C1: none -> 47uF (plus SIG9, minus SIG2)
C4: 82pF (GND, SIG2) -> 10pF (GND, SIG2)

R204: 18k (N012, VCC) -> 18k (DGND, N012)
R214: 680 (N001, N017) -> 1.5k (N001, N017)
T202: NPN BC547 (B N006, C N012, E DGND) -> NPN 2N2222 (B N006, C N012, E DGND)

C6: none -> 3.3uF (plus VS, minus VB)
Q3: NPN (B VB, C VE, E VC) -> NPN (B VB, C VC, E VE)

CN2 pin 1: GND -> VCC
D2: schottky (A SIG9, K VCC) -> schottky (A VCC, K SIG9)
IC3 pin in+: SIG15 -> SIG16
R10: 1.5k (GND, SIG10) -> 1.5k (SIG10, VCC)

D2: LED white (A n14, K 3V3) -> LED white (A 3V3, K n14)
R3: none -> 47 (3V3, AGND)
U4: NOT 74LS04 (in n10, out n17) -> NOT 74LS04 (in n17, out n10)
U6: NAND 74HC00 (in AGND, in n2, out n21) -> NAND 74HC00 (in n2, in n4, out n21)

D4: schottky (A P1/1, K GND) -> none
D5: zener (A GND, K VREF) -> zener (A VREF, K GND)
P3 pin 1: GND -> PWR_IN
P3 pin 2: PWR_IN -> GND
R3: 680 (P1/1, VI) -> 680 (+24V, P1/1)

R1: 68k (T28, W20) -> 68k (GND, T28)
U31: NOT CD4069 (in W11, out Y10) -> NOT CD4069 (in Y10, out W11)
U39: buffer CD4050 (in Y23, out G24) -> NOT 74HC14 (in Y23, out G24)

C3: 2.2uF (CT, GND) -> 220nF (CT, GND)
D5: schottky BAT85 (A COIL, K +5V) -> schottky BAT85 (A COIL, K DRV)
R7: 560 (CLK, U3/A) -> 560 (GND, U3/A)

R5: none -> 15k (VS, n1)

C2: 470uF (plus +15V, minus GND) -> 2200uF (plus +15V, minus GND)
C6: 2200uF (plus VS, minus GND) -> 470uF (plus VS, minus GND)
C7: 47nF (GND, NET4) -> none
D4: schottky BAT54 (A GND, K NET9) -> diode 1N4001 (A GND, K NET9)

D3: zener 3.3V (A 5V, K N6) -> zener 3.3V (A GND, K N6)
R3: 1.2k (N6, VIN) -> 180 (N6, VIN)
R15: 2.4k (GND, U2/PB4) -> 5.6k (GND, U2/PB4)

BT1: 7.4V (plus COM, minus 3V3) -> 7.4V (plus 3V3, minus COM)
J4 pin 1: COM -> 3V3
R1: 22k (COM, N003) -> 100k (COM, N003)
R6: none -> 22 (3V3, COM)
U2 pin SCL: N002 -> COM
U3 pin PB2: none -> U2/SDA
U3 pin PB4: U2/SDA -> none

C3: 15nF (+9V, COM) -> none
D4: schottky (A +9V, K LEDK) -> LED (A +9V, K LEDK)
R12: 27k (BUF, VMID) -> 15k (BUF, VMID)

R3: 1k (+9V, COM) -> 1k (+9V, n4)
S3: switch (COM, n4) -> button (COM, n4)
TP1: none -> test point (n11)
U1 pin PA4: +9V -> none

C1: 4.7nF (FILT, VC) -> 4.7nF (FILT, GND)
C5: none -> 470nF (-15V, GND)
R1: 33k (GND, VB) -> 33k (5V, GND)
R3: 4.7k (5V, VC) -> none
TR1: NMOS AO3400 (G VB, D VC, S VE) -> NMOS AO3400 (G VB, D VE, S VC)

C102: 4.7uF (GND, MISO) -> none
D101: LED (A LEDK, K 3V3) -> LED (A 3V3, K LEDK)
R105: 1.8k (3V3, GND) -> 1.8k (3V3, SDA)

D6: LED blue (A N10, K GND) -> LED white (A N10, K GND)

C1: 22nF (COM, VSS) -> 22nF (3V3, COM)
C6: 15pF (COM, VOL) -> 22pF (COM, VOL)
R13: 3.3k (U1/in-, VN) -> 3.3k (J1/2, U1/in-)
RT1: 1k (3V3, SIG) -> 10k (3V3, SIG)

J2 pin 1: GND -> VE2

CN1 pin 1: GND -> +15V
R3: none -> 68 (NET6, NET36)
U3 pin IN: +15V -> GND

▸ What is needed
Send back exactly the lines of the listing above starting at the one with "R3: 680 (P1/1, VI) -> 680 (+24V, P1/1)" and ending at the one with "R1: 22k (COM, N003) -> 100k (COM, N003)", inclusive, and no others.

▸ Exercise solution
R3: 680 (P1/1, VI) -> 680 (+24V, P1/1)

R1: 68k (T28, W20) -> 68k (GND, T28)
U31: NOT CD4069 (in W11, out Y10) -> NOT CD4069 (in Y10, out W11)
U39: buffer CD4050 (in Y23, out G24) -> NOT 74HC14 (in Y23, out G24)

C3: 2.2uF (CT, GND) -> 220nF (CT, GND)
D5: schottky BAT85 (A COIL, K +5V) -> schottky BAT85 (A COIL, K DRV)
R7: 560 (CLK, U3/A) -> 560 (GND, U3/A)

R5: none -> 15k (VS, n1)

C2: 470uF (plus +15V, minus GND) -> 2200uF (plus +15V, minus GND)
C6: 2200uF (plus VS, minus GND) -> 470uF (plus VS, minus GND)
C7: 47nF (GND, NET4) -> none
D4: schottky BAT54 (A GND, K NET9) -> diode 1N4001 (A GND, K NET9)

D3: zener 3.3V (A 5V, K N6) -> zener 3.3V (A GND, K N6)
R3: 1.2k (N6, VIN) -> 180 (N6, VIN)
R15: 2.4k (GND, U2/PB4) -> 5.6k (GND, U2/PB4)

BT1: 7.4V (plus COM, minus 3V3) -> 7.4V (plus 3V3, minus COM)
J4 pin 1: COM -> 3V3
R1: 22k (COM, N003) -> 100k (COM, N003)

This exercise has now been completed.